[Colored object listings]
# # #

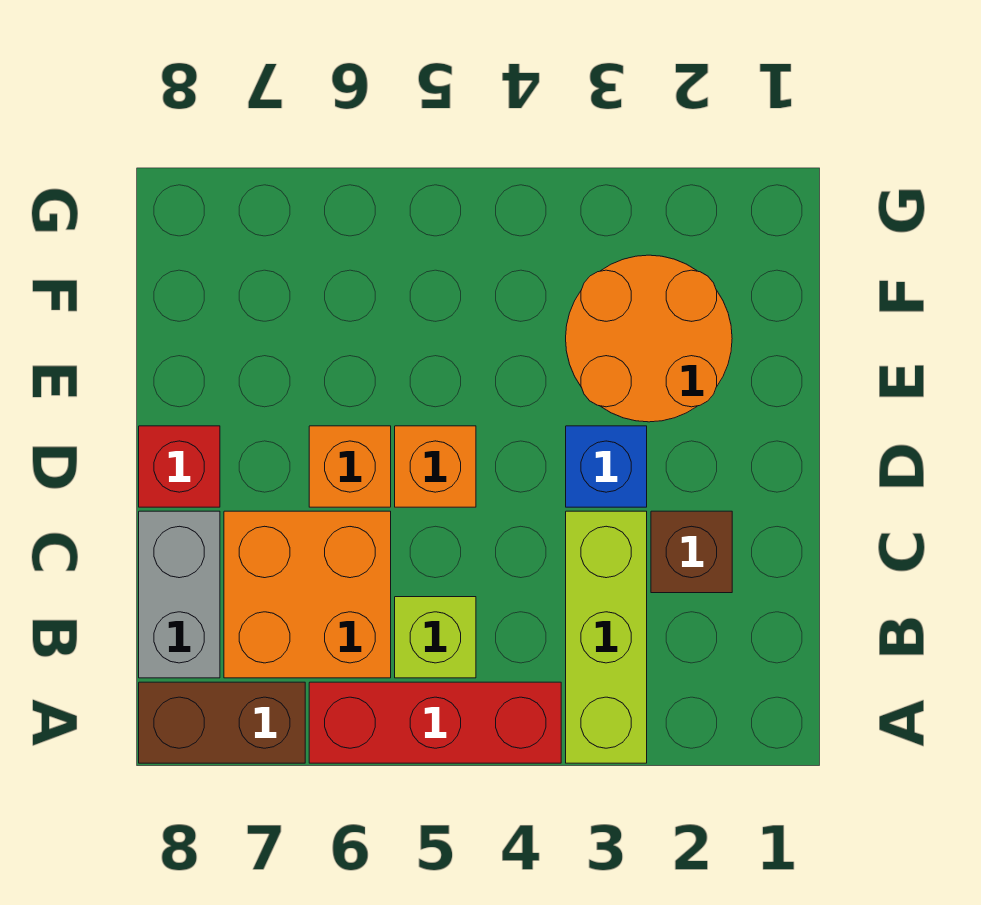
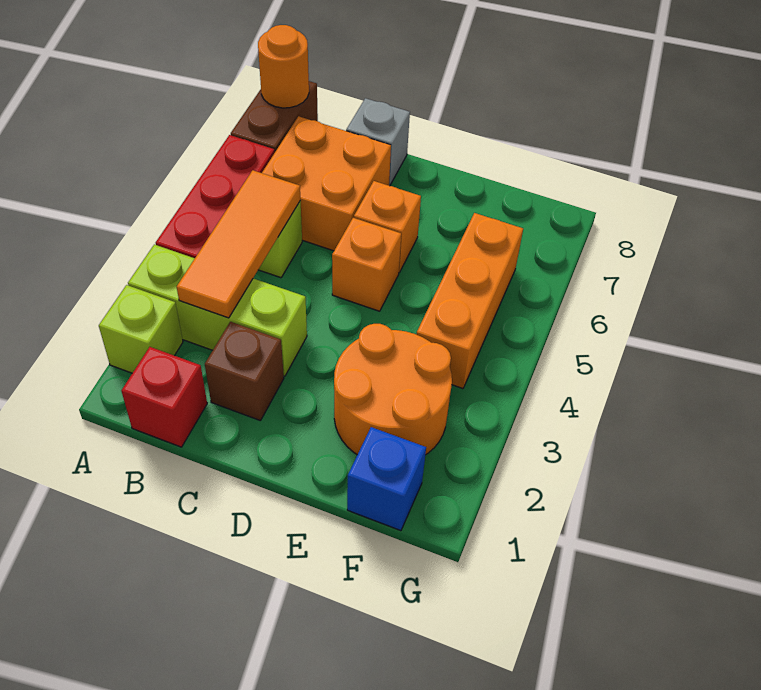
none -> lime brick A2 level 1
none -> orange round brick A8 level 2
none -> orange tile B3:B5 level 2
grey brick B8:C8 level 1 -> grey brick C8 level 1
blue brick D3 level 1 -> blue brick F1 level 1
red brick D8 level 1 -> red brick B1 level 1
none -> orange brick F4:F6 level 1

# # #

## [Task instructions]
Please write out all the data word for word, but keep every picture out.

## [Output for this exercise]
none -> lime brick A2 level 1
none -> orange round brick A8 level 2
none -> orange tile B3:B5 level 2
grey brick B8:C8 level 1 -> grey brick C8 level 1
blue brick D3 level 1 -> blue brick F1 level 1
red brick D8 level 1 -> red brick B1 level 1
none -> orange brick F4:F6 level 1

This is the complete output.